Your copy starts at the line containing "(420, 74) = (433, 479): red" and ends at the last line of the material below. Reproduce those lines exactly, with no pictures.

========================

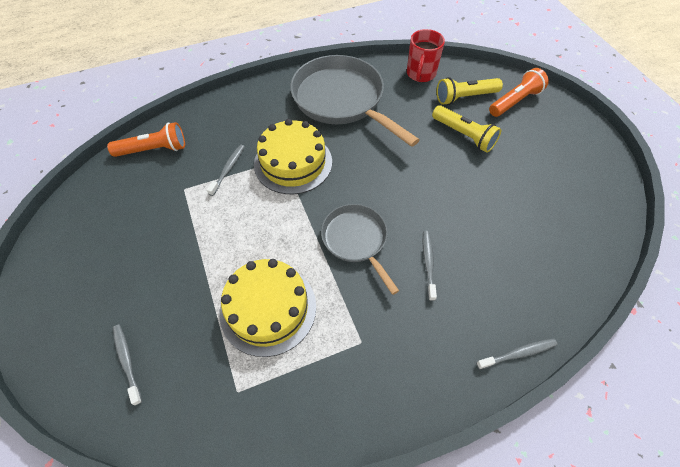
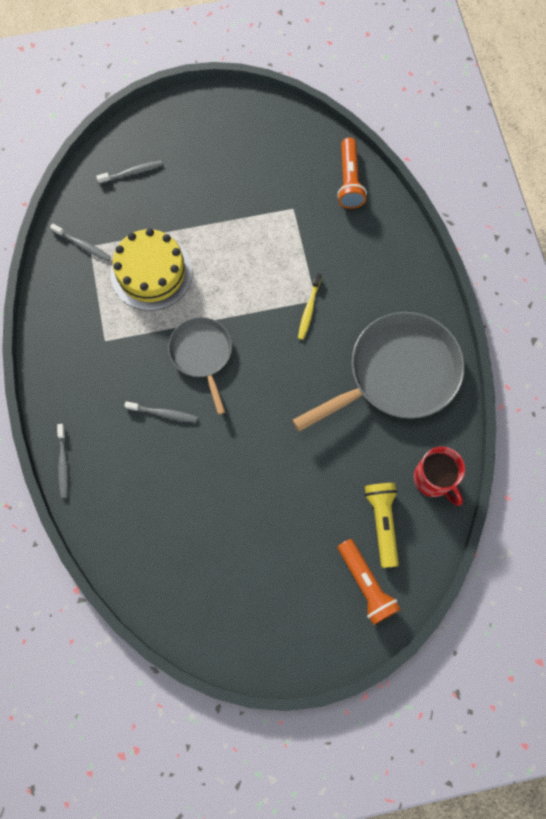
camera: 100 degrees right, 15 degrees up
(228, 169) = (311, 248): grey toothbrush -> grey toothbrush (83, 245)
(293, 162) = (309, 309): yellow cake -> yellow toothbrush
(356, 240) = (202, 354): grey pan -> grey pan turned 90 degrees counterclockwise
(420, 74) = (433, 479): red mug -> red mug turned 150 degrees counterclockwise
(464, 135) = (318, 500): yellow flashlight -> none

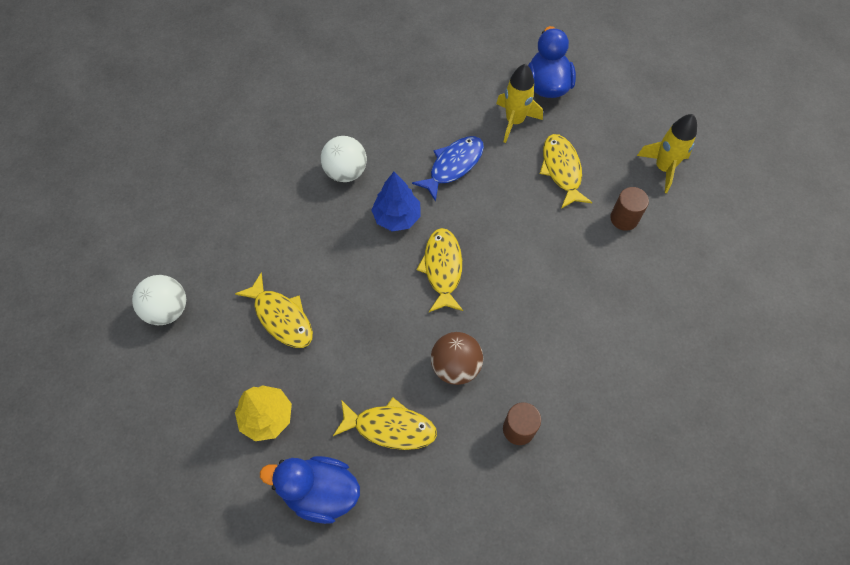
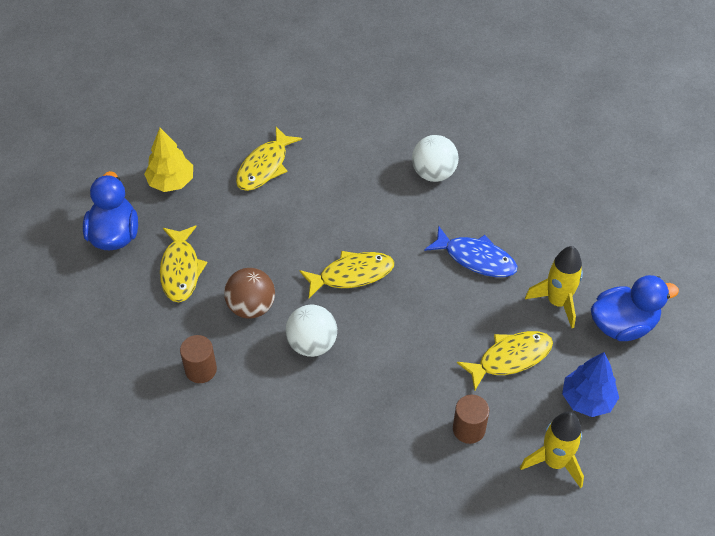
camera: 75 degrees right, 10 degrees down
(168, 309) = (250, 90): white ball -> white ball (312, 344)
(397, 217) = (397, 225): blue tree -> blue tree (587, 399)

========================

* [Result for this exercise]:
(420, 74) = (433, 479): red mug -> red mug turned 150 degrees counterclockwise
(464, 135) = (318, 500): yellow flashlight -> none

camera: 75 degrees right, 10 degrees down
(168, 309) = (250, 90): white ball -> white ball (312, 344)
(397, 217) = (397, 225): blue tree -> blue tree (587, 399)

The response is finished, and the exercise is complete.